**TASK ITEM**
Reproduce all of the data word for word.

**DATA RECORDS**
⟨

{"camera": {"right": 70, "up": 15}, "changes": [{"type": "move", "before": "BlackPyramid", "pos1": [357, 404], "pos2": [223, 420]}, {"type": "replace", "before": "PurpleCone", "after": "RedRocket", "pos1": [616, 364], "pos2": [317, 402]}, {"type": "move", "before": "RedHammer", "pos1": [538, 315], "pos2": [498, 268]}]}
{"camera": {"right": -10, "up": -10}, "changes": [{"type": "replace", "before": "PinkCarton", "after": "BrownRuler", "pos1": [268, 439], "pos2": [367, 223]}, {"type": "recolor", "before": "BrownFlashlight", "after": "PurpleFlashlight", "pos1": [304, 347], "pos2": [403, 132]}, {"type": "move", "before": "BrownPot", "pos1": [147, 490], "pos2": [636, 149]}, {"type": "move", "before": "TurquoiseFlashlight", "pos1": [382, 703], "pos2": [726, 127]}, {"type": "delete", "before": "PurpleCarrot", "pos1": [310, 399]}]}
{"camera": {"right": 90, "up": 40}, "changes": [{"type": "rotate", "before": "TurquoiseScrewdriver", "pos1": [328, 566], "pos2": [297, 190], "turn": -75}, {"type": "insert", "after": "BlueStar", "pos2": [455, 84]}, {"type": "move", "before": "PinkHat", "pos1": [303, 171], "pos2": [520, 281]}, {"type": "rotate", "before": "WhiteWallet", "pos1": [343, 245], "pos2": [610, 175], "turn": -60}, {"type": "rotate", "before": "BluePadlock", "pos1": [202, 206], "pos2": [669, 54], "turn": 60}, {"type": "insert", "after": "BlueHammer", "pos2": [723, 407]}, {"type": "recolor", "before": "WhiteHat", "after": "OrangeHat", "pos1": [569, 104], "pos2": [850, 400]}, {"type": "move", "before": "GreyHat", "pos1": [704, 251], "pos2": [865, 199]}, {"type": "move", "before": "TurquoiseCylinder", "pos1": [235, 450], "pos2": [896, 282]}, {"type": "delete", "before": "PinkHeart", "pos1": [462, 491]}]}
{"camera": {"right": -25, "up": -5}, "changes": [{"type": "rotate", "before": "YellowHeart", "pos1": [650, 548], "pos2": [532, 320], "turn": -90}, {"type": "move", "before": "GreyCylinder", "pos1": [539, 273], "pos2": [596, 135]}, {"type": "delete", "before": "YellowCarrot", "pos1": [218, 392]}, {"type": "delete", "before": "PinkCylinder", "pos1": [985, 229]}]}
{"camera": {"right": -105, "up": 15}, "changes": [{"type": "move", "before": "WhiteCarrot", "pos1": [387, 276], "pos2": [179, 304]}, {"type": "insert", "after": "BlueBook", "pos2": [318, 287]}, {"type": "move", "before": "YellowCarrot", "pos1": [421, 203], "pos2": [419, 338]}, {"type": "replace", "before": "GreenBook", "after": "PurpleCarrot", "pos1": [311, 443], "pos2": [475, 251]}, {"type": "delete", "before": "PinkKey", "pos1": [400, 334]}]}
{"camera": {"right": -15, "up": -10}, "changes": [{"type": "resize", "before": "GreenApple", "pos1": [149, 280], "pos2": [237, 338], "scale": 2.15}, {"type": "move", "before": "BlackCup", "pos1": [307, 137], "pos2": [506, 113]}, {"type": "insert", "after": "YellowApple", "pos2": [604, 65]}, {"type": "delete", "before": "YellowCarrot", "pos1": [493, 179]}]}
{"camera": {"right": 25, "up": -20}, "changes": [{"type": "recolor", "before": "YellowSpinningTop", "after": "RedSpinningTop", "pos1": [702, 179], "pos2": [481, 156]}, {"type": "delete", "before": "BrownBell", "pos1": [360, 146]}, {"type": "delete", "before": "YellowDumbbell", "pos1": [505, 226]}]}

⟩

**OUTPUT OF THE EXERCISE**
{"camera": {"right": 70, "up": 15}, "changes": [{"type": "move", "before": "BlackPyramid", "pos1": [357, 404], "pos2": [223, 420]}, {"type": "replace", "before": "PurpleCone", "after": "RedRocket", "pos1": [616, 364], "pos2": [317, 402]}, {"type": "move", "before": "RedHammer", "pos1": [538, 315], "pos2": [498, 268]}]}
{"camera": {"right": -10, "up": -10}, "changes": [{"type": "replace", "before": "PinkCarton", "after": "BrownRuler", "pos1": [268, 439], "pos2": [367, 223]}, {"type": "recolor", "before": "BrownFlashlight", "after": "PurpleFlashlight", "pos1": [304, 347], "pos2": [403, 132]}, {"type": "move", "before": "BrownPot", "pos1": [147, 490], "pos2": [636, 149]}, {"type": "move", "before": "TurquoiseFlashlight", "pos1": [382, 703], "pos2": [726, 127]}, {"type": "delete", "before": "PurpleCarrot", "pos1": [310, 399]}]}
{"camera": {"right": 90, "up": 40}, "changes": [{"type": "rotate", "before": "TurquoiseScrewdriver", "pos1": [328, 566], "pos2": [297, 190], "turn": -75}, {"type": "insert", "after": "BlueStar", "pos2": [455, 84]}, {"type": "move", "before": "PinkHat", "pos1": [303, 171], "pos2": [520, 281]}, {"type": "rotate", "before": "WhiteWallet", "pos1": [343, 245], "pos2": [610, 175], "turn": -60}, {"type": "rotate", "before": "BluePadlock", "pos1": [202, 206], "pos2": [669, 54], "turn": 60}, {"type": "insert", "after": "BlueHammer", "pos2": [723, 407]}, {"type": "recolor", "before": "WhiteHat", "after": "OrangeHat", "pos1": [569, 104], "pos2": [850, 400]}, {"type": "move", "before": "GreyHat", "pos1": [704, 251], "pos2": [865, 199]}, {"type": "move", "before": "TurquoiseCylinder", "pos1": [235, 450], "pos2": [896, 282]}, {"type": "delete", "before": "PinkHeart", "pos1": [462, 491]}]}
{"camera": {"right": -25, "up": -5}, "changes": [{"type": "rotate", "before": "YellowHeart", "pos1": [650, 548], "pos2": [532, 320], "turn": -90}, {"type": "move", "before": "GreyCylinder", "pos1": [539, 273], "pos2": [596, 135]}, {"type": "delete", "before": "YellowCarrot", "pos1": [218, 392]}, {"type": "delete", "before": "PinkCylinder", "pos1": [985, 229]}]}
{"camera": {"right": -105, "up": 15}, "changes": [{"type": "move", "before": "WhiteCarrot", "pos1": [387, 276], "pos2": [179, 304]}, {"type": "insert", "after": "BlueBook", "pos2": [318, 287]}, {"type": "move", "before": "YellowCarrot", "pos1": [421, 203], "pos2": [419, 338]}, {"type": "replace", "before": "GreenBook", "after": "PurpleCarrot", "pos1": [311, 443], "pos2": [475, 251]}, {"type": "delete", "before": "PinkKey", "pos1": [400, 334]}]}
{"camera": {"right": -15, "up": -10}, "changes": [{"type": "resize", "before": "GreenApple", "pos1": [149, 280], "pos2": [237, 338], "scale": 2.15}, {"type": "move", "before": "BlackCup", "pos1": [307, 137], "pos2": [506, 113]}, {"type": "insert", "after": "YellowApple", "pos2": [604, 65]}, {"type": "delete", "before": "YellowCarrot", "pos1": [493, 179]}]}
{"camera": {"right": 25, "up": -20}, "changes": [{"type": "recolor", "before": "YellowSpinningTop", "after": "RedSpinningTop", "pos1": [702, 179], "pos2": [481, 156]}, {"type": "delete", "before": "BrownBell", "pos1": [360, 146]}, {"type": "delete", "before": "YellowDumbbell", "pos1": [505, 226]}]}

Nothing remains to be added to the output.